Work item: Without any alteration, retype the records that appear below.

Excerpted records:

# # #

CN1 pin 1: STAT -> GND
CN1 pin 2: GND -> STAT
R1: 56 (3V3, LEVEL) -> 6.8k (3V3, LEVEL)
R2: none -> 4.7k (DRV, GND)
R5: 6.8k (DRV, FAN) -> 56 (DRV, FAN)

# # #

Task result:
CN1 pin 1: STAT -> GND
CN1 pin 2: GND -> STAT
R1: 56 (3V3, LEVEL) -> 6.8k (3V3, LEVEL)
R2: none -> 4.7k (DRV, GND)
R5: 6.8k (DRV, FAN) -> 56 (DRV, FAN)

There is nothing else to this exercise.